All that is needed is each line of the entries holding the word "grey", copied as it stands.

*-*-*

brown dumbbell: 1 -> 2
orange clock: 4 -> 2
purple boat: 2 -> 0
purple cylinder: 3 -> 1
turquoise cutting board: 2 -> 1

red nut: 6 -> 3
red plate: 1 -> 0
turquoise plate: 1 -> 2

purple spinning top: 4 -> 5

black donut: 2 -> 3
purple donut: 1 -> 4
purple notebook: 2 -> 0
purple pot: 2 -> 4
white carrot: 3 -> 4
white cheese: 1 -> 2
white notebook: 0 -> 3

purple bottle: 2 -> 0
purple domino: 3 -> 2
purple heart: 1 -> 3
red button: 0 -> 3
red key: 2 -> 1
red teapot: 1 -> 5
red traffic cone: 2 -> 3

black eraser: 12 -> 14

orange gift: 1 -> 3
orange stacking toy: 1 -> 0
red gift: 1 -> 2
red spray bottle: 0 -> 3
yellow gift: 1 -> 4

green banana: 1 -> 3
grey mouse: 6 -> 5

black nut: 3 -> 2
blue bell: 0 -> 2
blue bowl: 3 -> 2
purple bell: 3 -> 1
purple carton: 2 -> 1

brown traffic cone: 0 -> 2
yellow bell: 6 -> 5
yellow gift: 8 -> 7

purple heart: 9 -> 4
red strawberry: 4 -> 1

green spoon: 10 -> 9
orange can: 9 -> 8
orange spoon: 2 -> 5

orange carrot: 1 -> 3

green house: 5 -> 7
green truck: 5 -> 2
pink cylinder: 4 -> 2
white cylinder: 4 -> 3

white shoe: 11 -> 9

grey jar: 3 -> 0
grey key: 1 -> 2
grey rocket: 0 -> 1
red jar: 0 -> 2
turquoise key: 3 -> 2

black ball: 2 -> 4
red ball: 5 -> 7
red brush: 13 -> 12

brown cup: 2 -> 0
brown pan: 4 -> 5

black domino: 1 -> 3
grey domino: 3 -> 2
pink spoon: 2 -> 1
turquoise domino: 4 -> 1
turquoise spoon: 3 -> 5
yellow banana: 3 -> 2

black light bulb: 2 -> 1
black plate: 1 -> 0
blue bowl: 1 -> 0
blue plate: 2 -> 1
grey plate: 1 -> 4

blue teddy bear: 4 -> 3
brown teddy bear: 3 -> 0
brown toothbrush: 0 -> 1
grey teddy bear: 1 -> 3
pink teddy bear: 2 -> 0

*-*-*

▶ _Output_:
grey mouse: 6 -> 5
grey jar: 3 -> 0
grey key: 1 -> 2
grey rocket: 0 -> 1
grey domino: 3 -> 2
grey plate: 1 -> 4
grey teddy bear: 1 -> 3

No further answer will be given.